The input: Begin
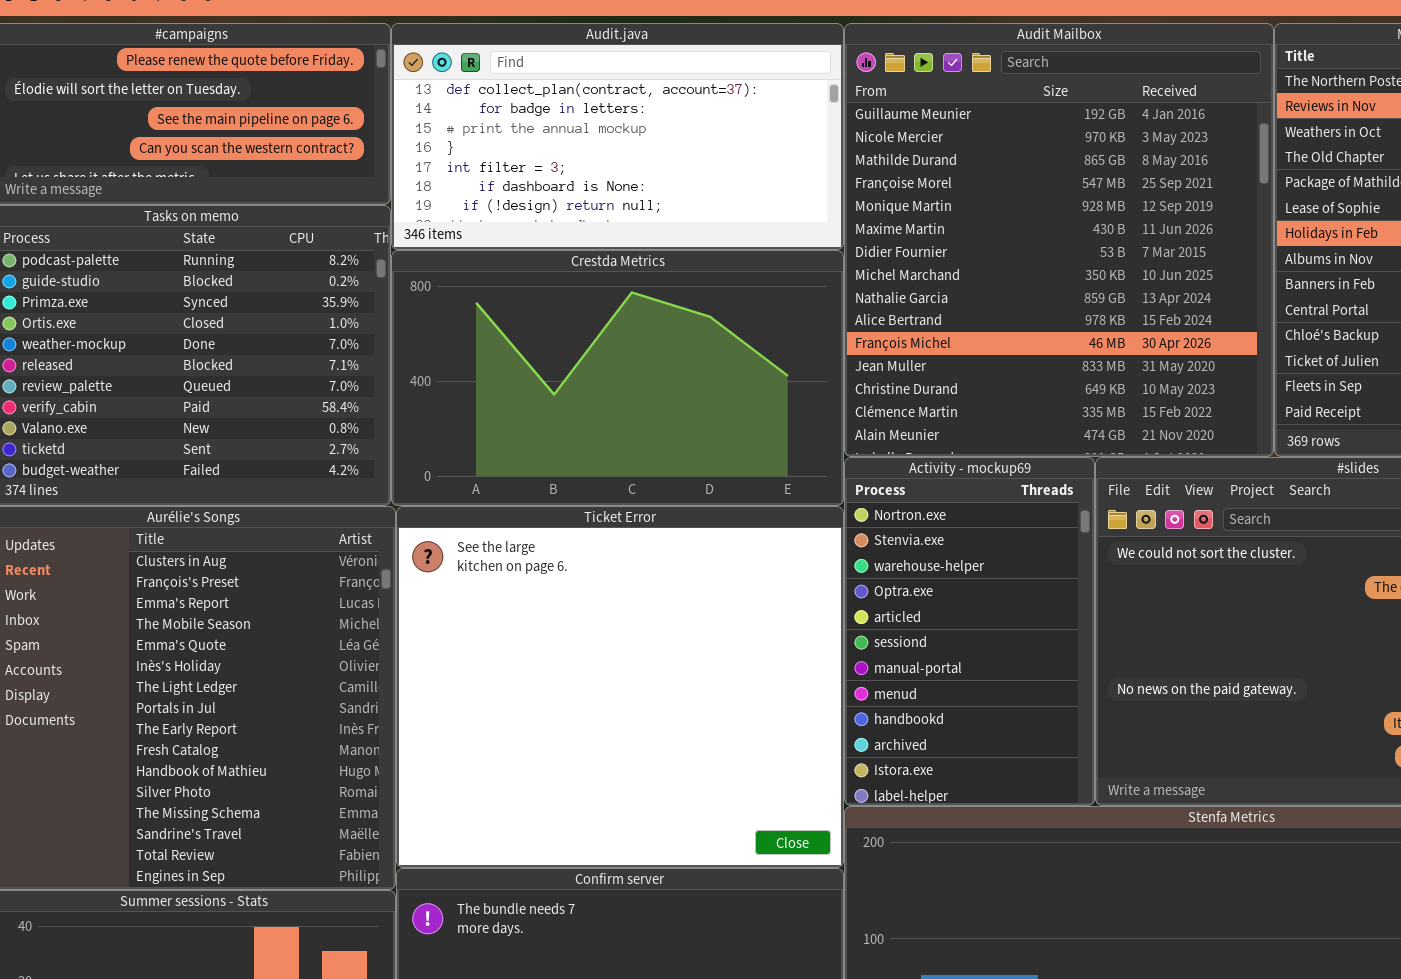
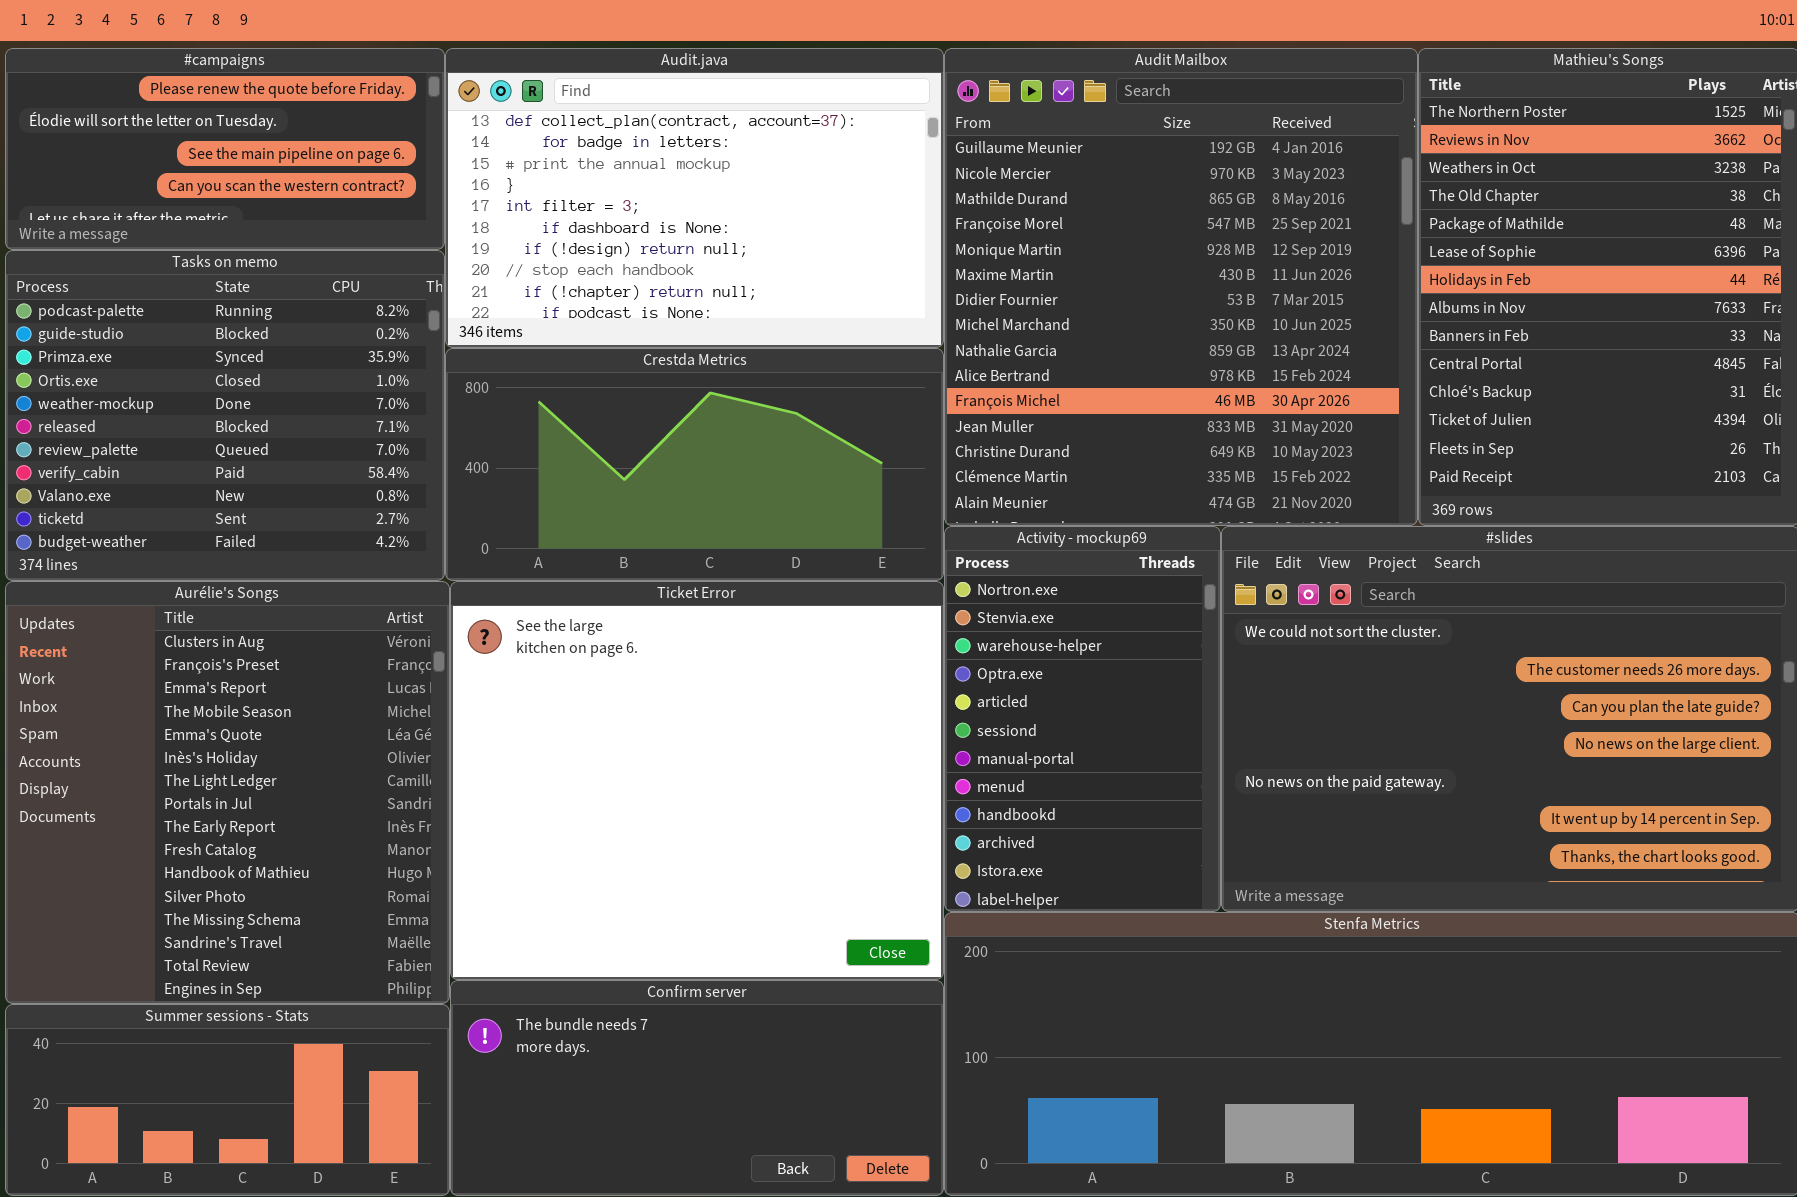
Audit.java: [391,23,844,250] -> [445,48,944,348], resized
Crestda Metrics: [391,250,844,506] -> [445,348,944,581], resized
The input: End
The input: Begin
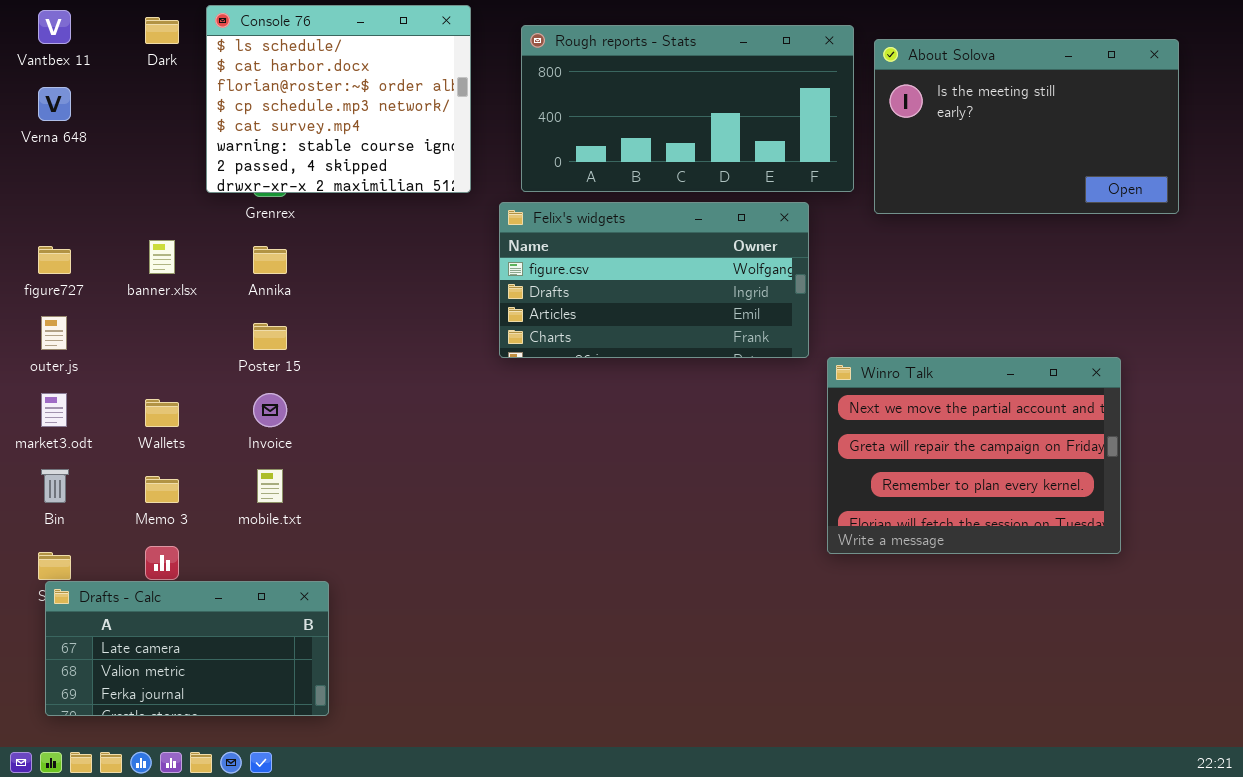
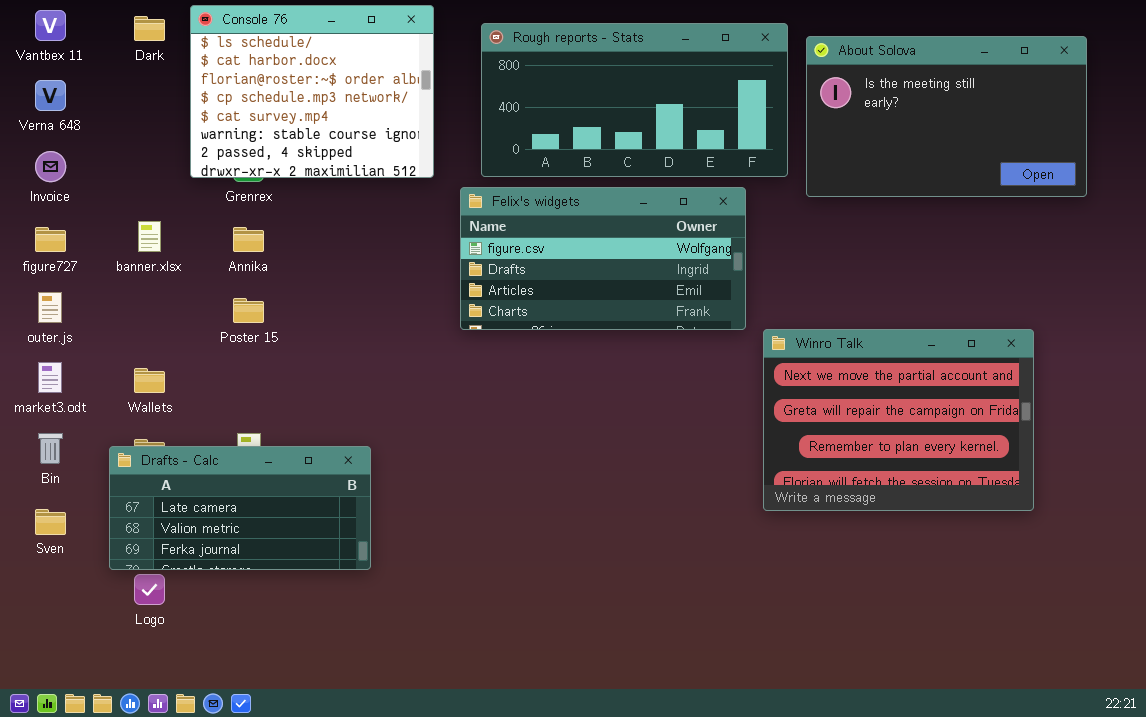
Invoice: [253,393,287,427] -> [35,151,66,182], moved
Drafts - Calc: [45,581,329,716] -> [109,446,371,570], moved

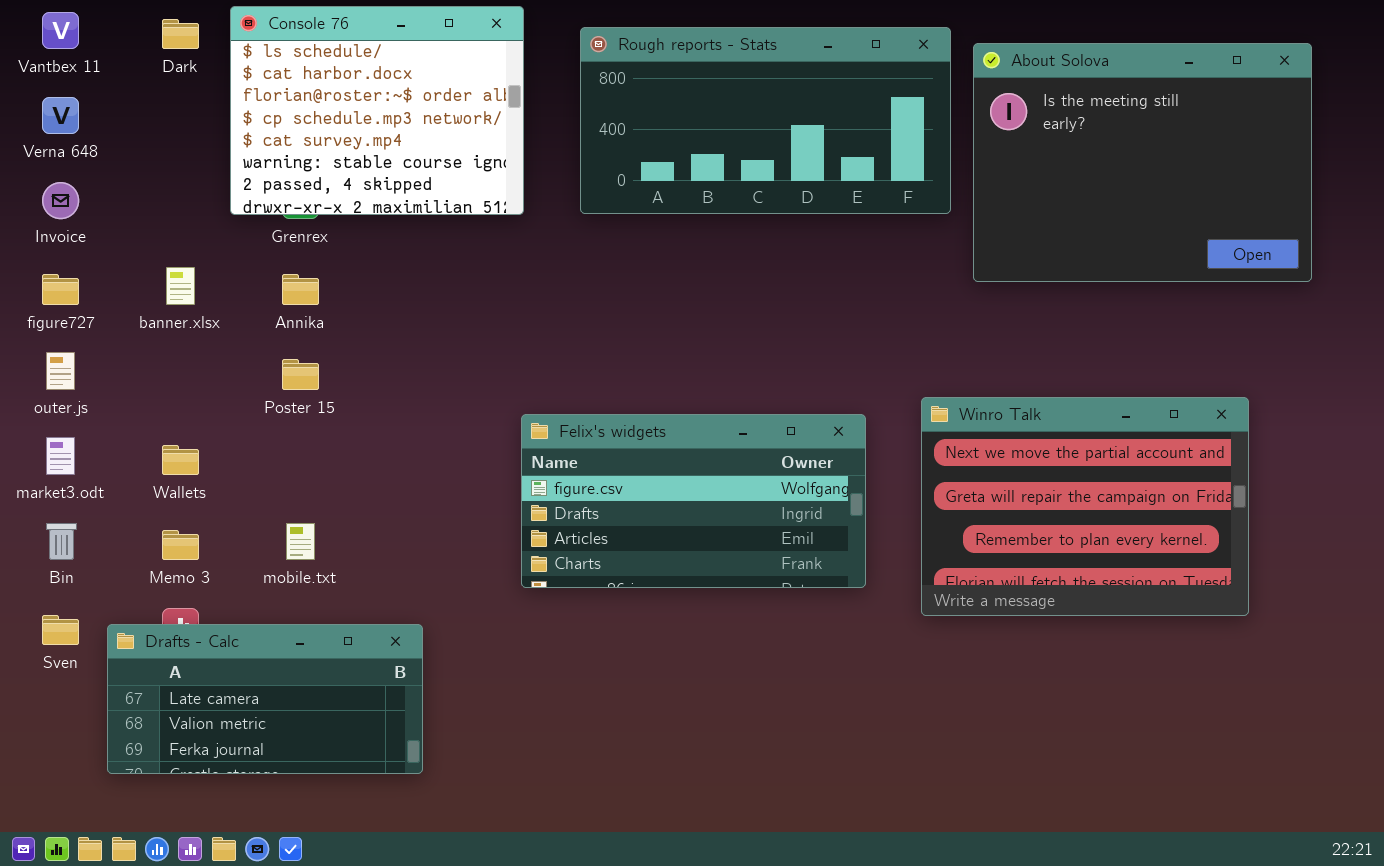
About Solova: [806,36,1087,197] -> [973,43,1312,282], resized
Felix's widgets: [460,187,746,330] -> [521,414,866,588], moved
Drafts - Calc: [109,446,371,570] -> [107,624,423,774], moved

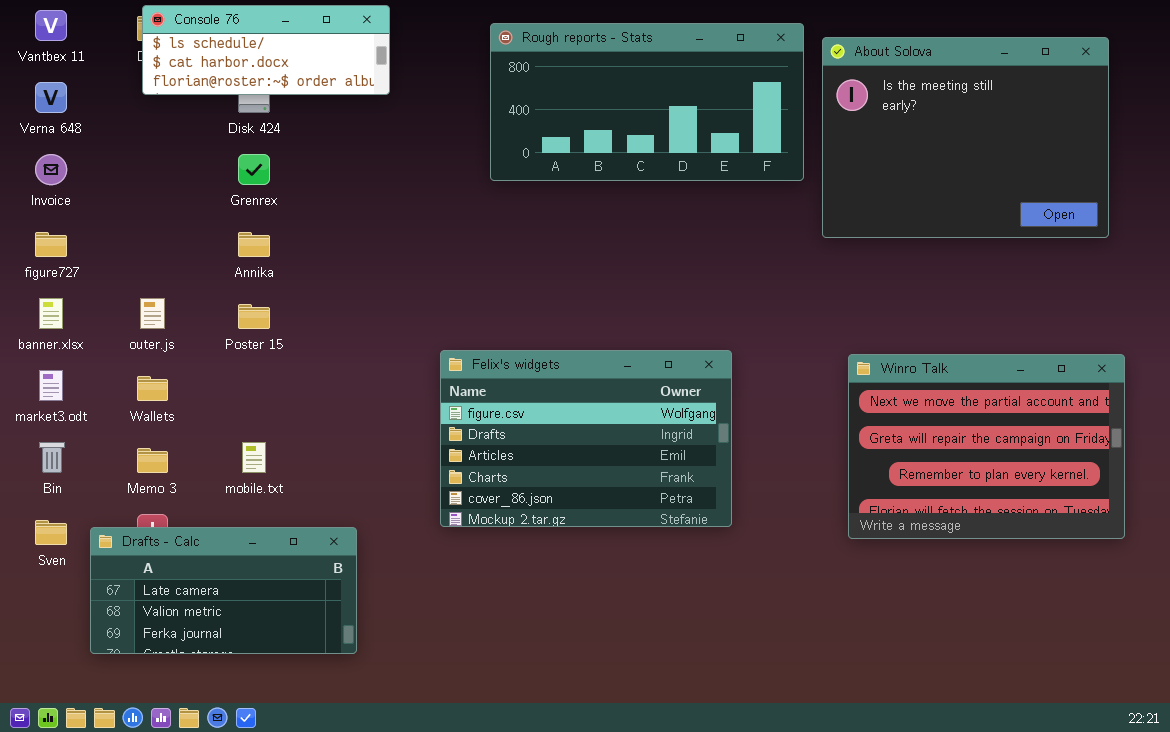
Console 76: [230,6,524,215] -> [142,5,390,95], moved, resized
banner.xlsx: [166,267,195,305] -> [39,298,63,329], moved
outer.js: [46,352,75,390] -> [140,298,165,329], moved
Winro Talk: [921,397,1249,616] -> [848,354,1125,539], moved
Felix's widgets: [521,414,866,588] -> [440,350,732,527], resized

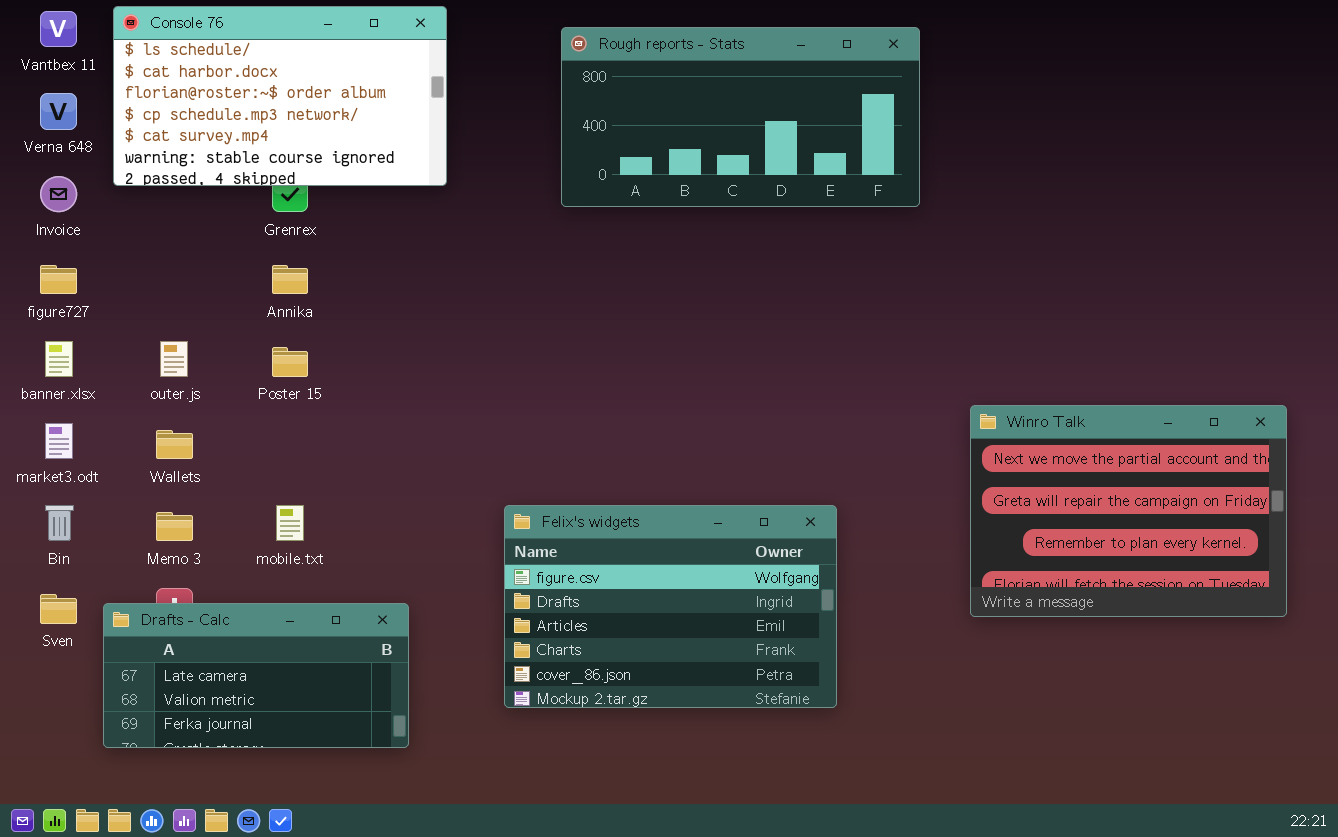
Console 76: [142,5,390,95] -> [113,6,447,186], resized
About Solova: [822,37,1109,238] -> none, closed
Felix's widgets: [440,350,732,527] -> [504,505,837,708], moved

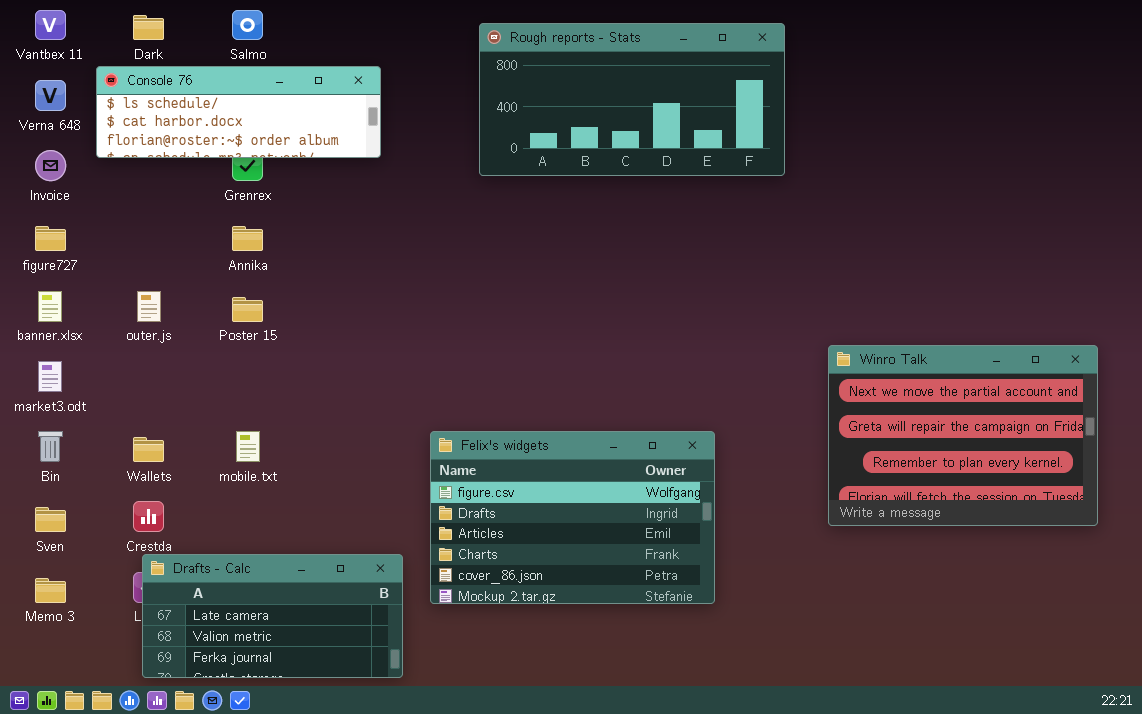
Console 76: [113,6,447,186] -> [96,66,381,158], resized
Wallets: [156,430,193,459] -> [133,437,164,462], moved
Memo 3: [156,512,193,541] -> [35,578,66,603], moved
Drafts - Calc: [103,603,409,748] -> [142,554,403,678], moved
The input: End
- **Aim of the task**: Only the lines above starting with the one with "Audit.java: [391,23,844,250] ->" and going through the one with "Crestda Metrics: [391,250,844,506]" are to be copied, word for word and with both ends kept.

- **Your response**:
Audit.java: [391,23,844,250] -> [445,48,944,348], resized
Crestda Metrics: [391,250,844,506] -> [445,348,944,581], resized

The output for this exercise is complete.